For the records below, copy exactly the span that begins at the line containing "H202: lamp 6V" and stops after the line containing "U203 pin GP1: n12 -> n8", minus any pictures.

- [Data extracts]:
---------------

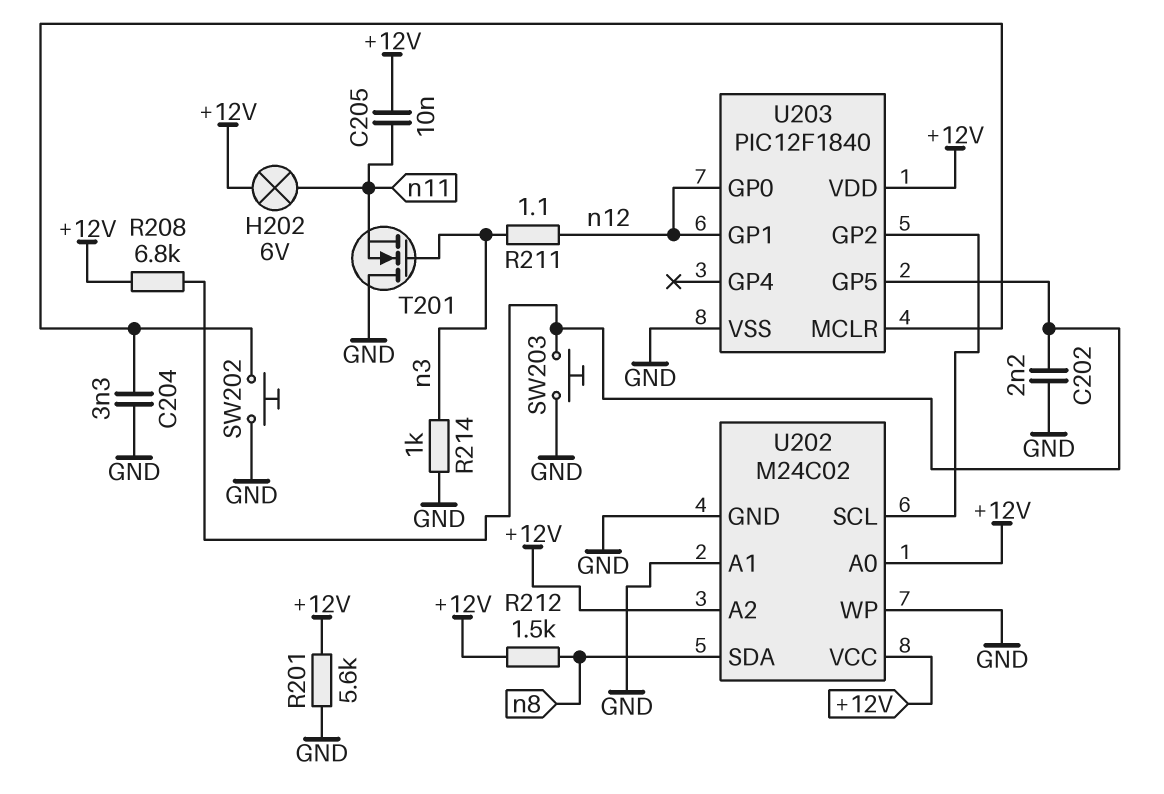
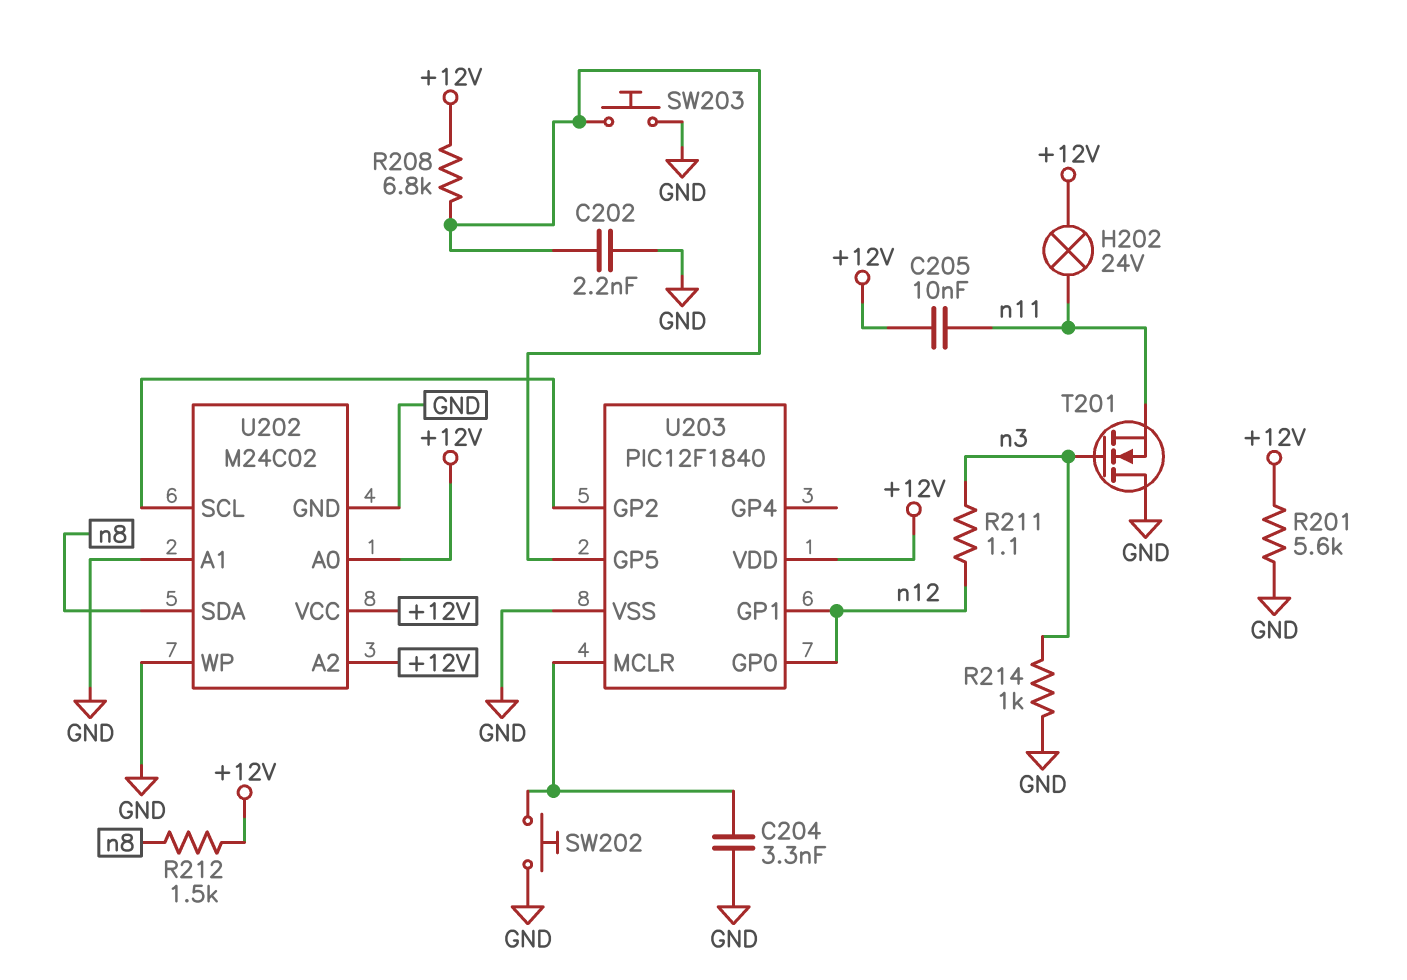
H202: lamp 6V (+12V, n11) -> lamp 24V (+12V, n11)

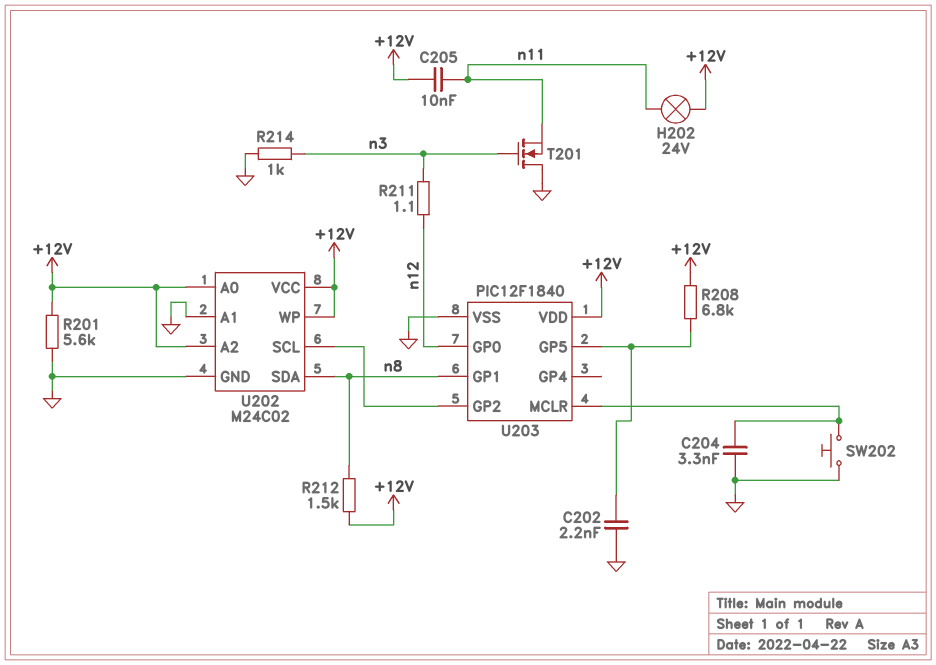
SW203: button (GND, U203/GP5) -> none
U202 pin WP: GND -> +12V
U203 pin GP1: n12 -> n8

---------------

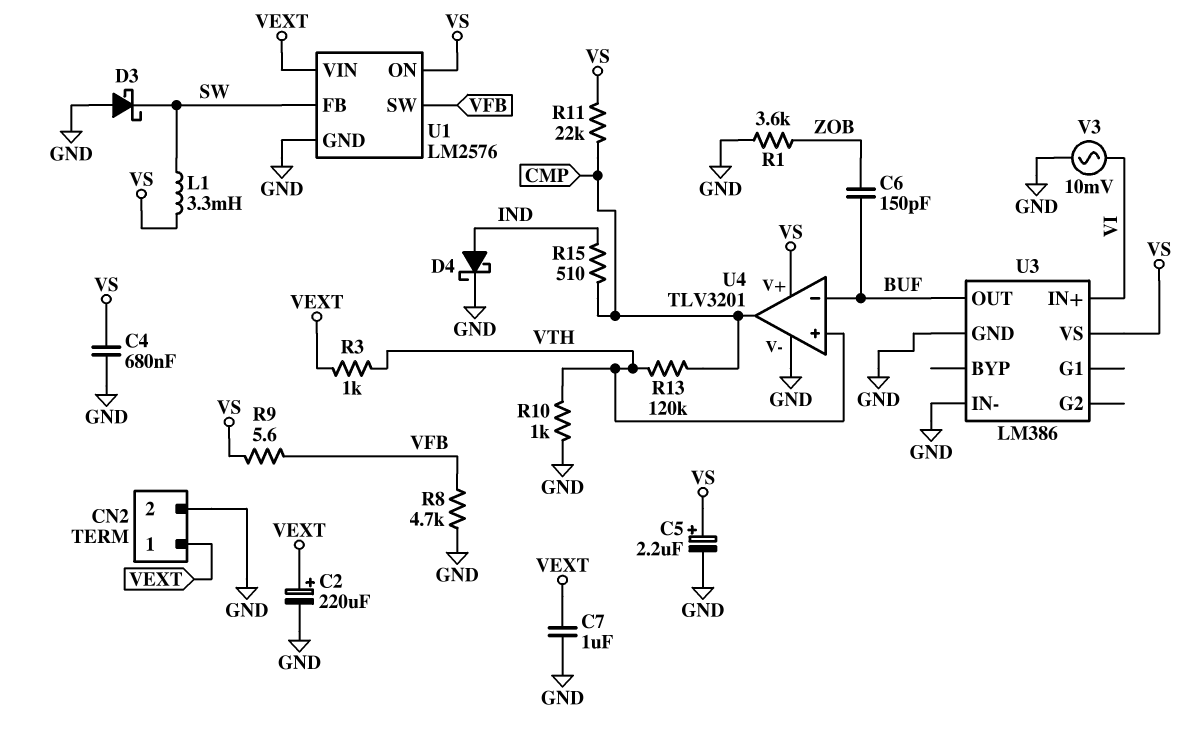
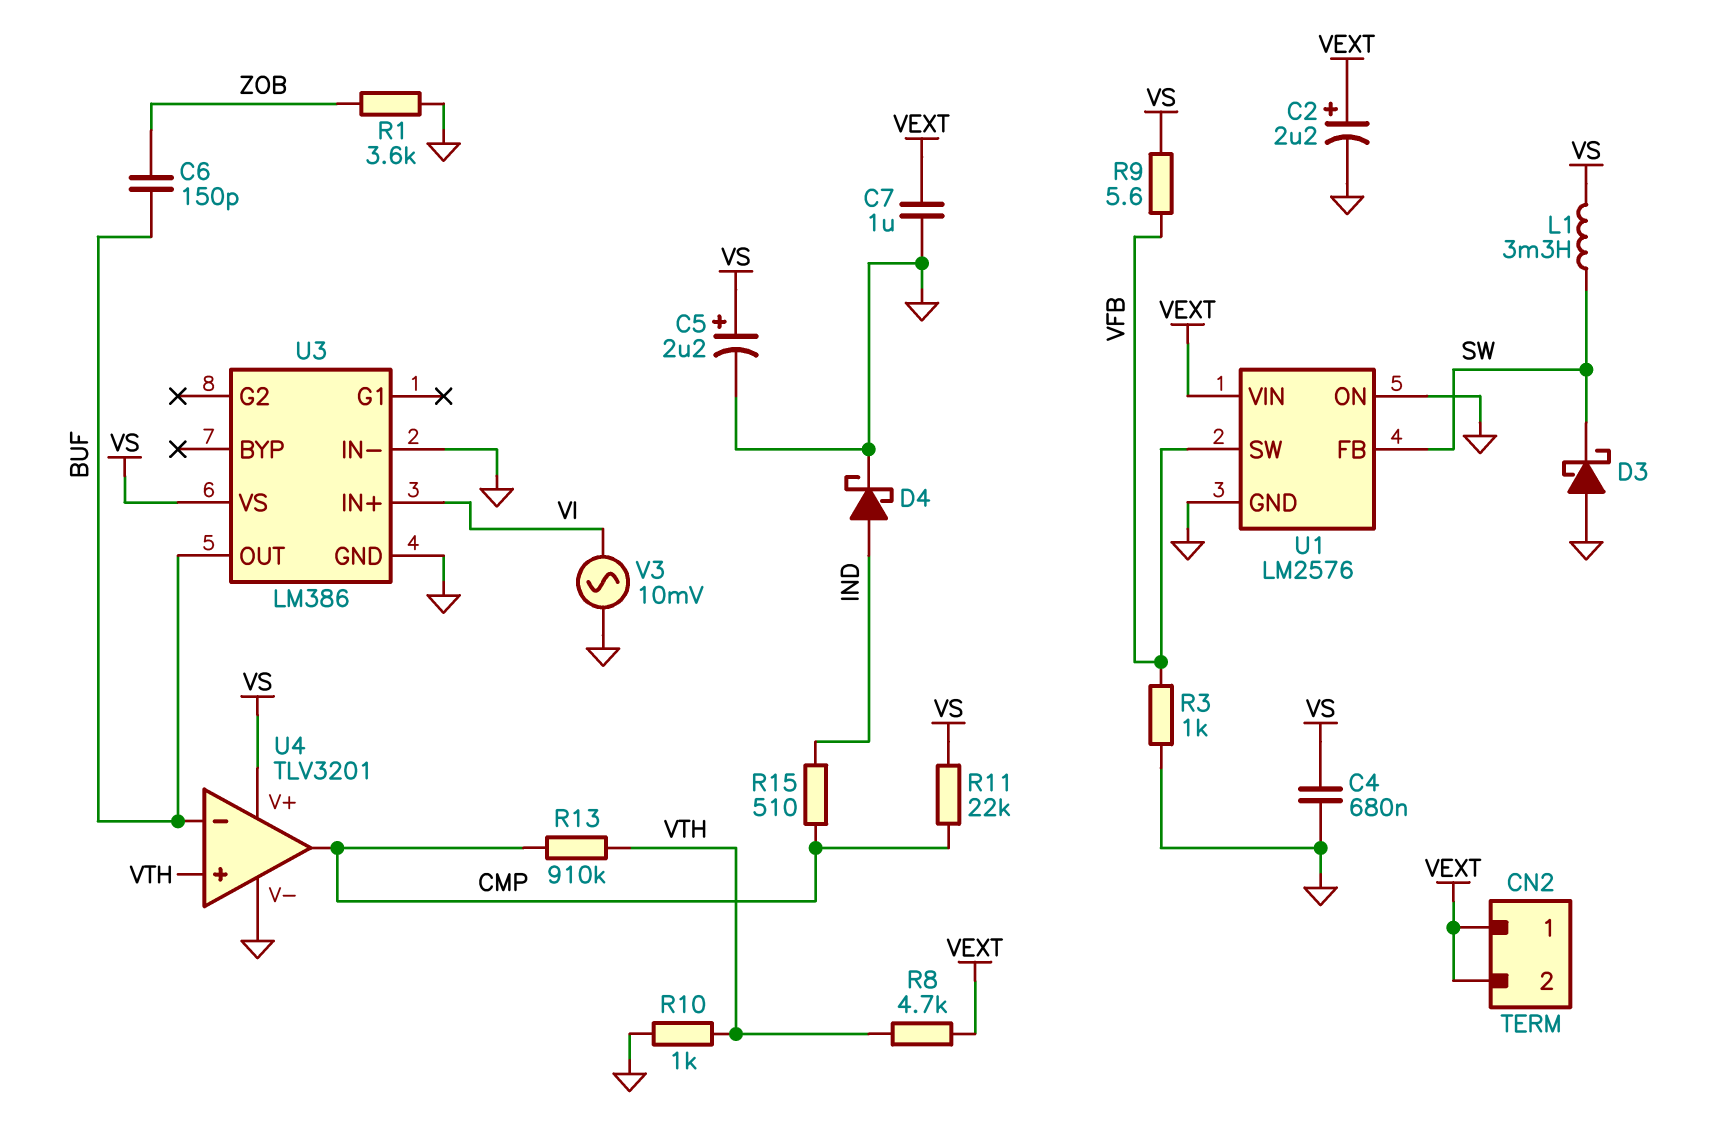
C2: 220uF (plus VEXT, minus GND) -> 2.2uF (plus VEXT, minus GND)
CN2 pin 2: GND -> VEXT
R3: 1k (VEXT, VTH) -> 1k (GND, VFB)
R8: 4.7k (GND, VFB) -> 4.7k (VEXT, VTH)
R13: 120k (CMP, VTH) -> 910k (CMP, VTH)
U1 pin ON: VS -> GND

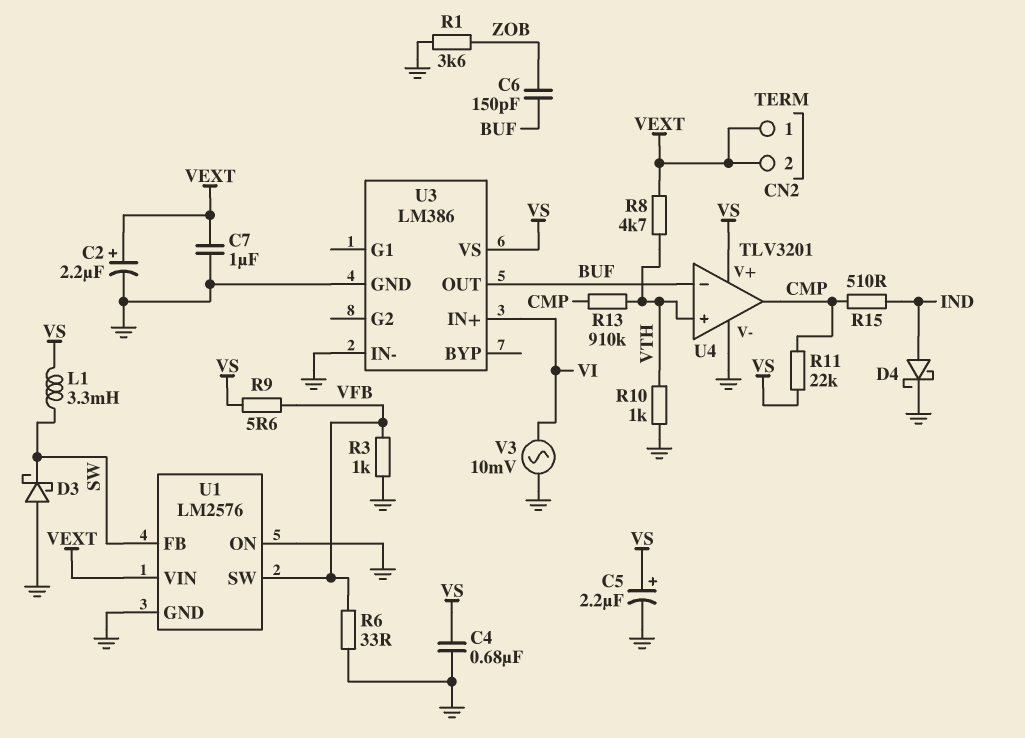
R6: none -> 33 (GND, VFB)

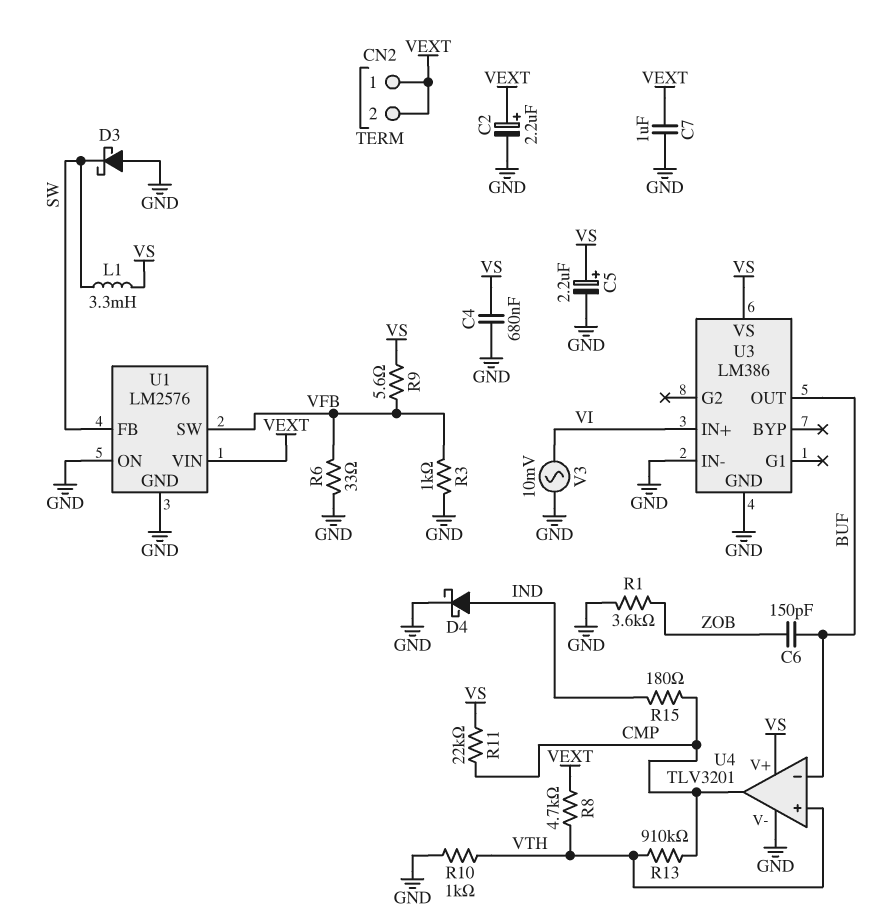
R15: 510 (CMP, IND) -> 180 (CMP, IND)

---------------

- [Expected output]:
H202: lamp 6V (+12V, n11) -> lamp 24V (+12V, n11)

SW203: button (GND, U203/GP5) -> none
U202 pin WP: GND -> +12V
U203 pin GP1: n12 -> n8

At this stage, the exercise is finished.